§ **WHAT TO DO**
The reply needs the lines from the one containing "KEYS pin K3: D3 -> D2" through the end of the material, each repeated exactly, and no pictures.

§ **SUPPLIED ENTRIES**
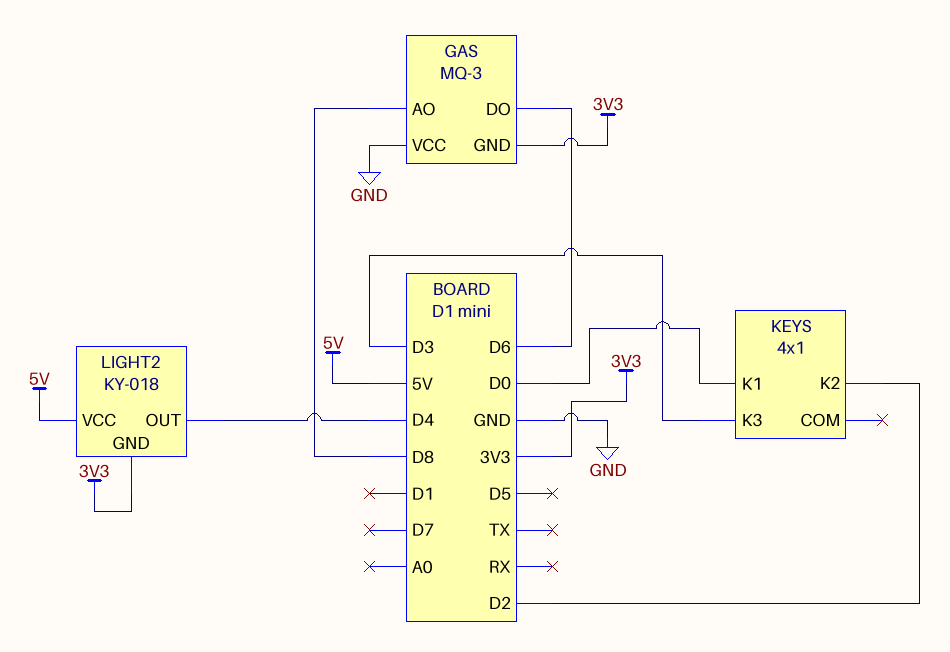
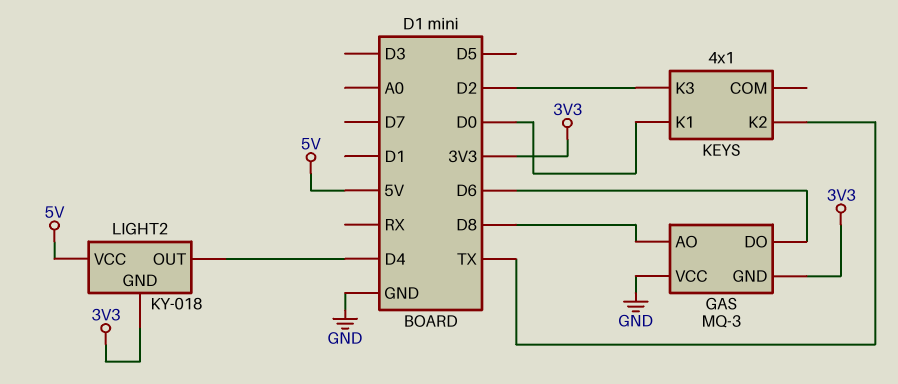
KEYS pin K2: D2 -> TX
KEYS pin K3: D3 -> D2

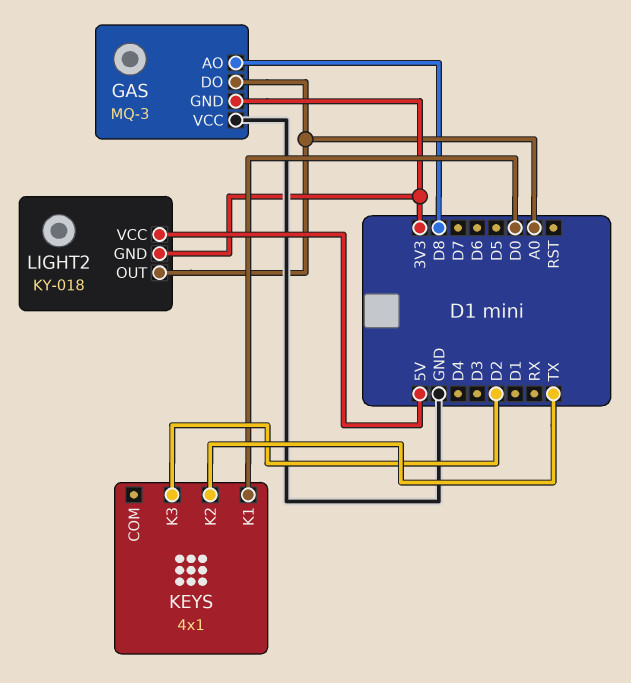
GAS pin DO: D6 -> A0
LIGHT2 pin OUT: D4 -> A0

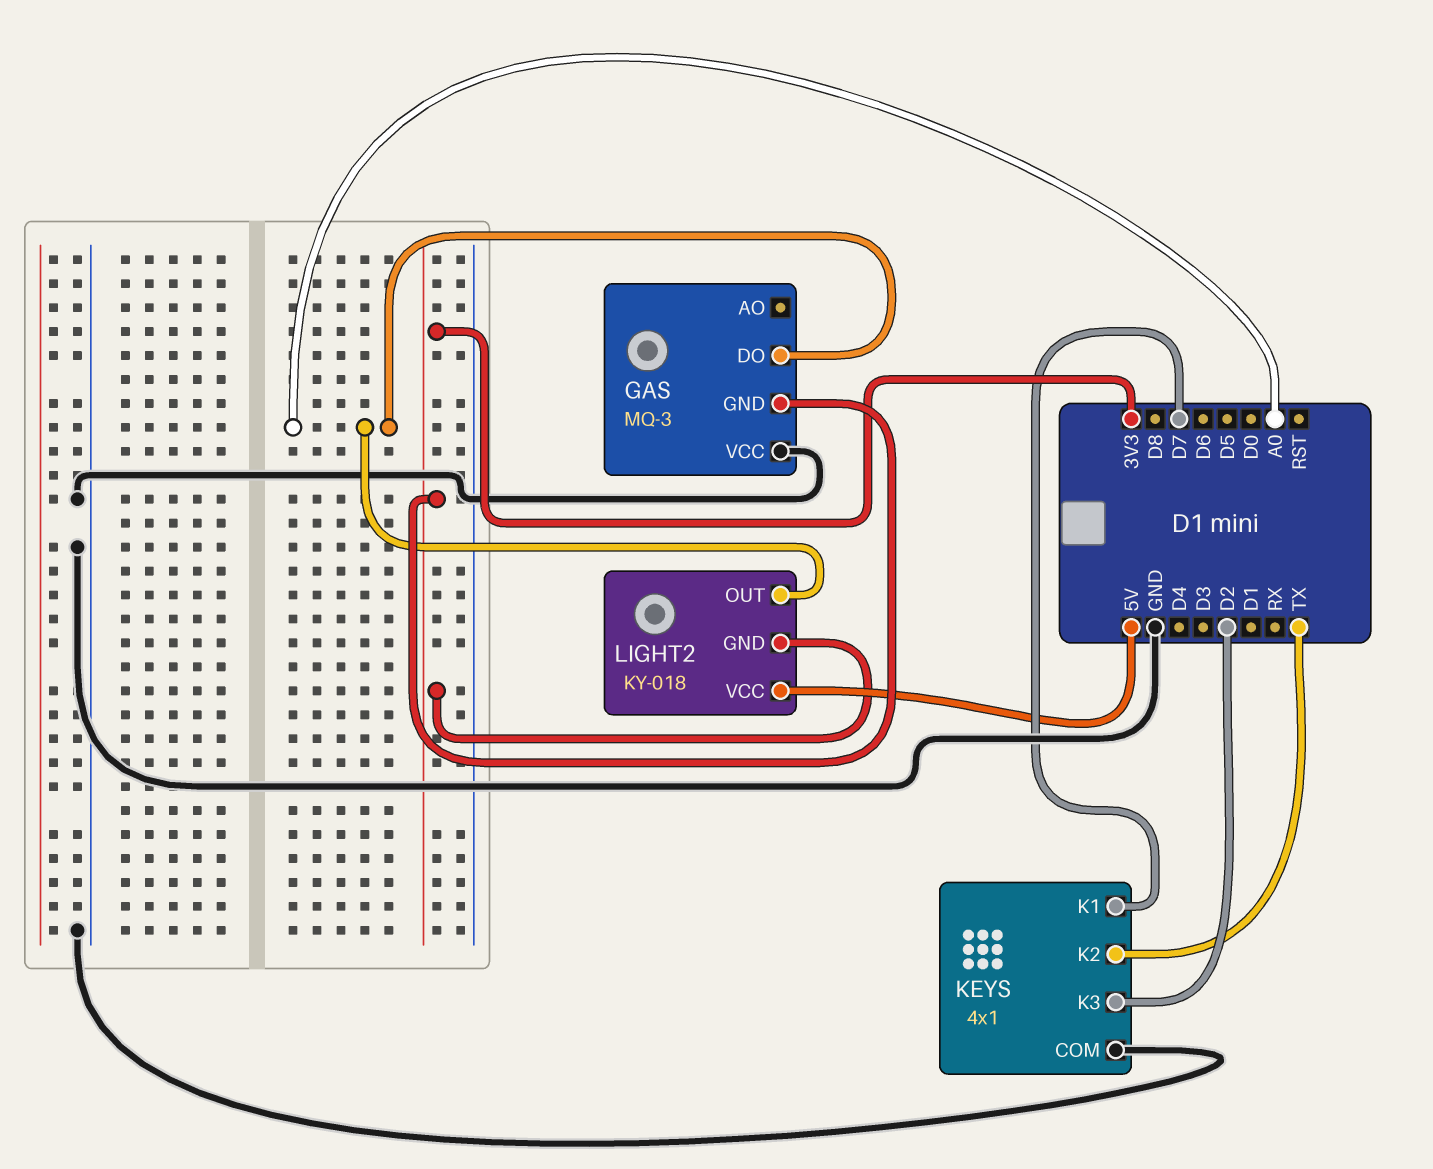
GAS pin AO: D8 -> none
KEYS pin COM: none -> GND
KEYS pin K1: D0 -> D7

§ **YOUR SOLUTION**
KEYS pin K3: D3 -> D2

GAS pin DO: D6 -> A0
LIGHT2 pin OUT: D4 -> A0

GAS pin AO: D8 -> none
KEYS pin COM: none -> GND
KEYS pin K1: D0 -> D7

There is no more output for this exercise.